### WHAT YOU WILL DO:
Your answer must match the records word for word and contain no pictures.
SOURCE MATERIAL section start
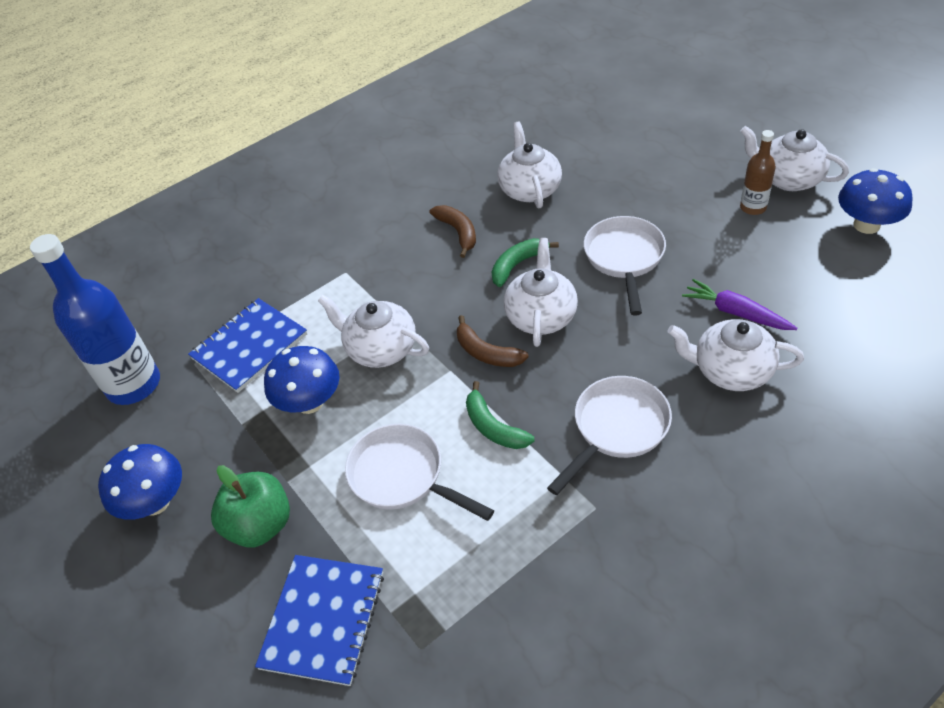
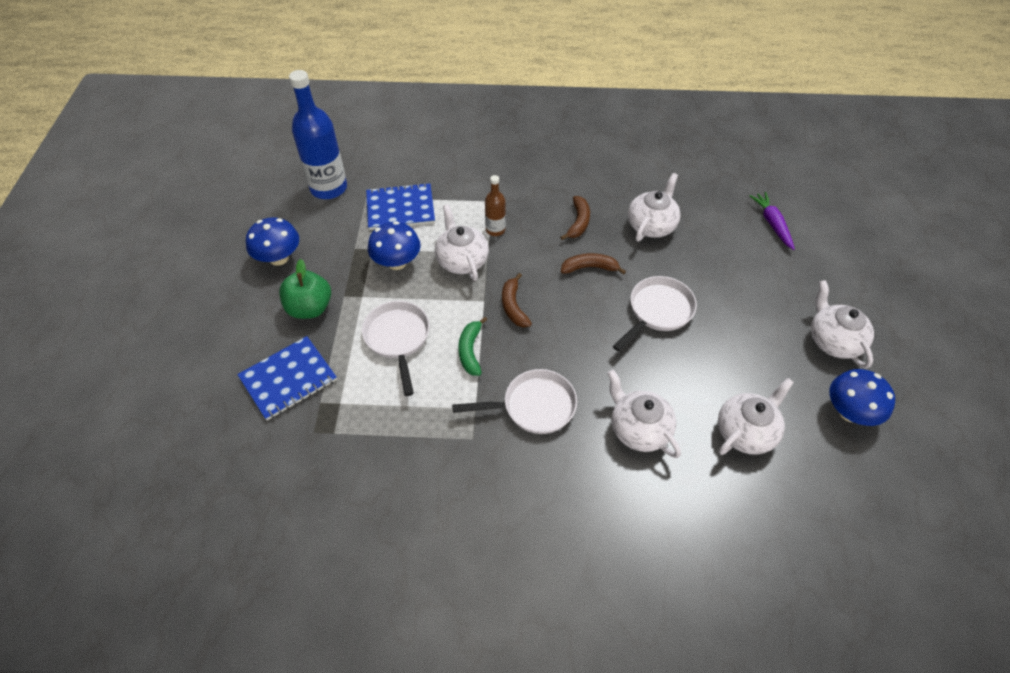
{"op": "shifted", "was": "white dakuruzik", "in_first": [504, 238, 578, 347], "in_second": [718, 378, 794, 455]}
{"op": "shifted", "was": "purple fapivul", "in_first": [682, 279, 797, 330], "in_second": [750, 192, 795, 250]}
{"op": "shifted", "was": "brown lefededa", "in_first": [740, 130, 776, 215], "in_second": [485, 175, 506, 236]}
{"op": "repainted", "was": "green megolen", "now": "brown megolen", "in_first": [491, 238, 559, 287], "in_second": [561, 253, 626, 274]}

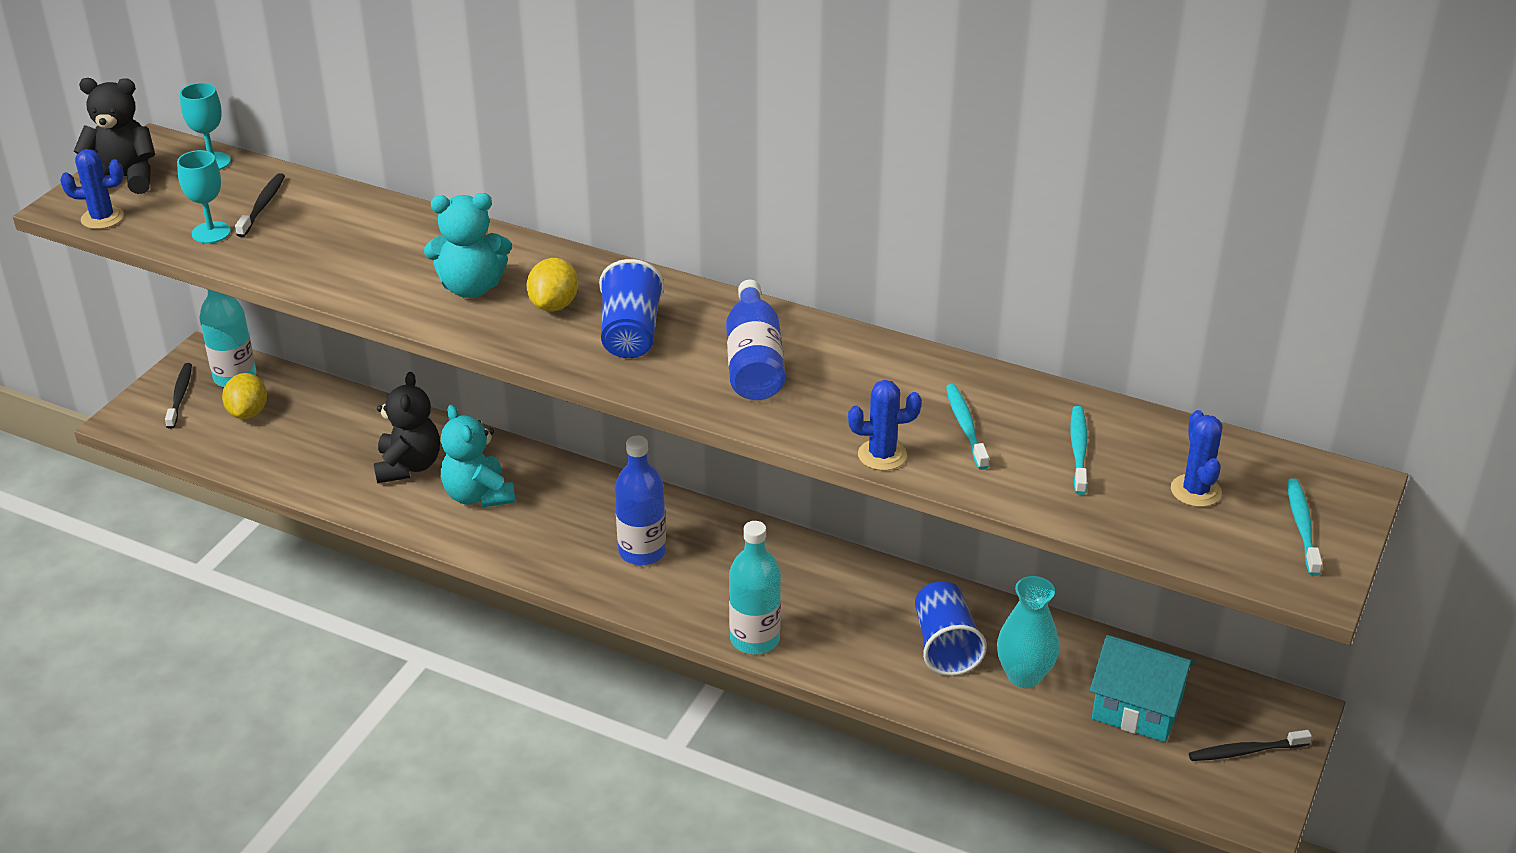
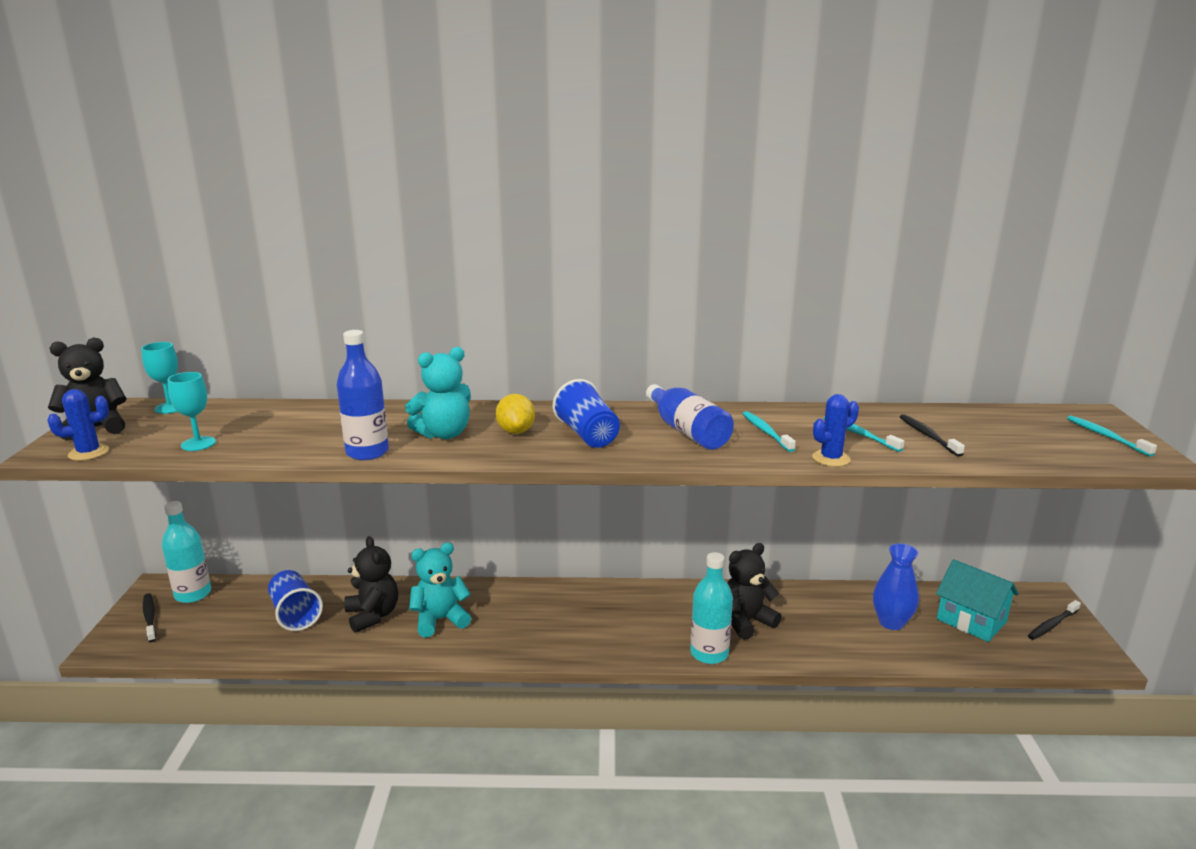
{"op": "gone", "was": "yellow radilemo", "in_first": [222, 373, 267, 419]}
{"op": "gone", "was": "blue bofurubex", "in_first": [1171, 410, 1222, 507]}
{"op": "new", "now": "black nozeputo", "in_second": [727, 543, 782, 640]}
{"op": "shifted", "was": "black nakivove", "in_first": [235, 173, 285, 237], "in_second": [900, 414, 965, 457]}
{"op": "shifted", "was": "blue lefededa", "in_first": [615, 435, 666, 565], "in_second": [337, 330, 389, 460]}
{"op": "shifted", "was": "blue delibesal", "in_first": [915, 581, 987, 676], "in_second": [268, 570, 323, 631]}
{"op": "shifted", "was": "turquoise nakivove", "in_first": [1070, 406, 1087, 495], "in_second": [743, 411, 796, 452]}
{"op": "repainted", "was": "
SOURCE MATERIAL section end
### ANSWER:
{"op": "shifted", "was": "white dakuruzik", "in_first": [504, 238, 578, 347], "in_second": [718, 378, 794, 455]}
{"op": "shifted", "was": "purple fapivul", "in_first": [682, 279, 797, 330], "in_second": [750, 192, 795, 250]}
{"op": "shifted", "was": "brown lefededa", "in_first": [740, 130, 776, 215], "in_second": [485, 175, 506, 236]}
{"op": "repainted", "was": "green megolen", "now": "brown megolen", "in_first": [491, 238, 559, 287], "in_second": [561, 253, 626, 274]}

{"op": "gone", "was": "yellow radilemo", "in_first": [222, 373, 267, 419]}
{"op": "gone", "was": "blue bofurubex", "in_first": [1171, 410, 1222, 507]}
{"op": "new", "now": "black nozeputo", "in_second": [727, 543, 782, 640]}
{"op": "shifted", "was": "black nakivove", "in_first": [235, 173, 285, 237], "in_second": [900, 414, 965, 457]}
{"op": "shifted", "was": "blue lefededa", "in_first": [615, 435, 666, 565], "in_second": [337, 330, 389, 460]}
{"op": "shifted", "was": "blue delibesal", "in_first": [915, 581, 987, 676], "in_second": [268, 570, 323, 631]}
{"op": "shifted", "was": "turquoise nakivove", "in_first": [1070, 406, 1087, 495], "in_second": [743, 411, 796, 452]}
{"op": "repainted", "was": "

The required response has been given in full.